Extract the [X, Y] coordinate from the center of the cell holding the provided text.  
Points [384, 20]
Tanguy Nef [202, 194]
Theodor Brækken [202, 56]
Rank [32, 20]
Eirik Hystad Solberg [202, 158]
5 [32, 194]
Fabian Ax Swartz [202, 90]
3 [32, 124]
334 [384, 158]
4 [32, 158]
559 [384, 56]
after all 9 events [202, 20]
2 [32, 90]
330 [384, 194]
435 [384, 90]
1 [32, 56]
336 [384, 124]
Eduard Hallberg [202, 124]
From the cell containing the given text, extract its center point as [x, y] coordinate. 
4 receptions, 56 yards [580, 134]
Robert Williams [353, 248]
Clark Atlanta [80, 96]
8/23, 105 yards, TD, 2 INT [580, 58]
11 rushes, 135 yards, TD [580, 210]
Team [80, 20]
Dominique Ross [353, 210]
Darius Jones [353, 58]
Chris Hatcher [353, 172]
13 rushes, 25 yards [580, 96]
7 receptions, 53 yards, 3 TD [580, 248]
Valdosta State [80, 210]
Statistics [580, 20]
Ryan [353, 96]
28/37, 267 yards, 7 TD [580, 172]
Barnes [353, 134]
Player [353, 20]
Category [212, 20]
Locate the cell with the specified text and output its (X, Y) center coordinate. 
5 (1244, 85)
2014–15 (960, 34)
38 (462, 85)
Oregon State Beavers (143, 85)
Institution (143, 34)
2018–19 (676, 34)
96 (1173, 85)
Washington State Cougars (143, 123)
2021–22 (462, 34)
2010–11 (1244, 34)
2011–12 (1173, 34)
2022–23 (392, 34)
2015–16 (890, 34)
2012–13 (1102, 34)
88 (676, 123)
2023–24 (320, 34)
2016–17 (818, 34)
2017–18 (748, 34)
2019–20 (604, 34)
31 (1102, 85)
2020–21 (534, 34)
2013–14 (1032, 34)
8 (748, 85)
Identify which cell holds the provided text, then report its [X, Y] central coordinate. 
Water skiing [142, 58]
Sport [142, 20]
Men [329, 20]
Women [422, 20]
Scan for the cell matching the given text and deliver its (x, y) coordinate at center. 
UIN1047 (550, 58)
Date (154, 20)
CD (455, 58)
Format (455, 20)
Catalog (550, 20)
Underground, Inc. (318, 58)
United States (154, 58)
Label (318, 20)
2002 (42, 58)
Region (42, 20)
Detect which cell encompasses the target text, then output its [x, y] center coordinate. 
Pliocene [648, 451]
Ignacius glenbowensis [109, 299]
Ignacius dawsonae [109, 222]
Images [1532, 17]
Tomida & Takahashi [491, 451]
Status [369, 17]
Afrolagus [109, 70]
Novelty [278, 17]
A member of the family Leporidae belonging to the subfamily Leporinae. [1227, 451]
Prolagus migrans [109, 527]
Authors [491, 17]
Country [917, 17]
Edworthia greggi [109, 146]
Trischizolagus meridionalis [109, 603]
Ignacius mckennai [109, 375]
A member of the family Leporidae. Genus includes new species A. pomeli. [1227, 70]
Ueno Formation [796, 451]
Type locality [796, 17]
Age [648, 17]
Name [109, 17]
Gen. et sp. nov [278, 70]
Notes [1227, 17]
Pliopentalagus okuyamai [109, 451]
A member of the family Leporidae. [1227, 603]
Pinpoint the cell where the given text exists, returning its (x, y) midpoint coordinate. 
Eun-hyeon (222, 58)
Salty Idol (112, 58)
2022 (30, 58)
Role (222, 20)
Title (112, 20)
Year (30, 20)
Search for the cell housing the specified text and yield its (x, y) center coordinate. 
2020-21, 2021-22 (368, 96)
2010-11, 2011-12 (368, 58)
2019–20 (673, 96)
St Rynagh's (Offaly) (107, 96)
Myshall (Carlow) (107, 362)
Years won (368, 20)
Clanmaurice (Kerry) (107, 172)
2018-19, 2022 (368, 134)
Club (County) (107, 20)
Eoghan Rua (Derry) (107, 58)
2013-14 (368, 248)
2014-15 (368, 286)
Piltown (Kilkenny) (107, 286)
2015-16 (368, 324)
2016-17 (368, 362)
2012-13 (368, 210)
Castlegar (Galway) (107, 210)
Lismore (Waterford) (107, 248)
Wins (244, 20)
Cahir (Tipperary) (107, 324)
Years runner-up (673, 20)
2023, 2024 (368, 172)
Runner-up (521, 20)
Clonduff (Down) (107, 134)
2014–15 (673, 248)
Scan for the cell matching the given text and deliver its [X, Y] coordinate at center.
++++++++++++++++++++
- _GIVEN EXERCISE_
Copy all of the material above line for line, with every line unchanged.

- _THE RESULT_
Extract the [X, Y] coordinate from the center of the cell holding the provided text.  
Points [384, 20]
Tanguy Nef [202, 194]
Theodor Brækken [202, 56]
Rank [32, 20]
Eirik Hystad Solberg [202, 158]
5 [32, 194]
Fabian Ax Swartz [202, 90]
3 [32, 124]
334 [384, 158]
4 [32, 158]
559 [384, 56]
after all 9 events [202, 20]
2 [32, 90]
330 [384, 194]
435 [384, 90]
1 [32, 56]
336 [384, 124]
Eduard Hallberg [202, 124]
From the cell containing the given text, extract its center point as [x, y] coordinate. 
4 receptions, 56 yards [580, 134]
Robert Williams [353, 248]
Clark Atlanta [80, 96]
8/23, 105 yards, TD, 2 INT [580, 58]
11 rushes, 135 yards, TD [580, 210]
Team [80, 20]
Dominique Ross [353, 210]
Darius Jones [353, 58]
Chris Hatcher [353, 172]
13 rushes, 25 yards [580, 96]
7 receptions, 53 yards, 3 TD [580, 248]
Valdosta State [80, 210]
Statistics [580, 20]
Ryan [353, 96]
28/37, 267 yards, 7 TD [580, 172]
Barnes [353, 134]
Player [353, 20]
Category [212, 20]
Locate the cell with the specified text and output its (X, Y) center coordinate. 
5 (1244, 85)
2014–15 (960, 34)
38 (462, 85)
Oregon State Beavers (143, 85)
Institution (143, 34)
2018–19 (676, 34)
96 (1173, 85)
Washington State Cougars (143, 123)
2021–22 (462, 34)
2010–11 (1244, 34)
2011–12 (1173, 34)
2022–23 (392, 34)
2015–16 (890, 34)
2012–13 (1102, 34)
88 (676, 123)
2023–24 (320, 34)
2016–17 (818, 34)
2017–18 (748, 34)
2019–20 (604, 34)
31 (1102, 85)
2020–21 (534, 34)
2013–14 (1032, 34)
8 (748, 85)
Identify which cell holds the provided text, then report its [X, Y] central coordinate. 
Water skiing [142, 58]
Sport [142, 20]
Men [329, 20]
Women [422, 20]
Scan for the cell matching the given text and deliver its (x, y) coordinate at center. 
UIN1047 (550, 58)
Date (154, 20)
CD (455, 58)
Format (455, 20)
Catalog (550, 20)
Underground, Inc. (318, 58)
United States (154, 58)
Label (318, 20)
2002 (42, 58)
Region (42, 20)
Detect which cell encompasses the target text, then output its [x, y] center coordinate. 
Pliocene [648, 451]
Ignacius glenbowensis [109, 299]
Ignacius dawsonae [109, 222]
Images [1532, 17]
Tomida & Takahashi [491, 451]
Status [369, 17]
Afrolagus [109, 70]
Novelty [278, 17]
A member of the family Leporidae belonging to the subfamily Leporinae. [1227, 451]
Prolagus migrans [109, 527]
Authors [491, 17]
Country [917, 17]
Edworthia greggi [109, 146]
Trischizolagus meridionalis [109, 603]
Ignacius mckennai [109, 375]
A member of the family Leporidae. Genus includes new species A. pomeli. [1227, 70]
Ueno Formation [796, 451]
Type locality [796, 17]
Age [648, 17]
Name [109, 17]
Gen. et sp. nov [278, 70]
Notes [1227, 17]
Pliopentalagus okuyamai [109, 451]
A member of the family Leporidae. [1227, 603]
Pinpoint the cell where the given text exists, returning its (x, y) midpoint coordinate. 
Eun-hyeon (222, 58)
Salty Idol (112, 58)
2022 (30, 58)
Role (222, 20)
Title (112, 20)
Year (30, 20)
Search for the cell housing the specified text and yield its (x, y) center coordinate. 
2020-21, 2021-22 (368, 96)
2010-11, 2011-12 (368, 58)
2019–20 (673, 96)
St Rynagh's (Offaly) (107, 96)
Myshall (Carlow) (107, 362)
Years won (368, 20)
Clanmaurice (Kerry) (107, 172)
2018-19, 2022 (368, 134)
Club (County) (107, 20)
Eoghan Rua (Derry) (107, 58)
2013-14 (368, 248)
2014-15 (368, 286)
Piltown (Kilkenny) (107, 286)
2015-16 (368, 324)
2016-17 (368, 362)
2012-13 (368, 210)
Castlegar (Galway) (107, 210)
Lismore (Waterford) (107, 248)
Wins (244, 20)
Cahir (Tipperary) (107, 324)
Years runner-up (673, 20)
2023, 2024 (368, 172)
Runner-up (521, 20)
Clonduff (Down) (107, 134)
2014–15 (673, 248)
Scan for the cell matching the given text and deliver its [X, Y] coordinate at center.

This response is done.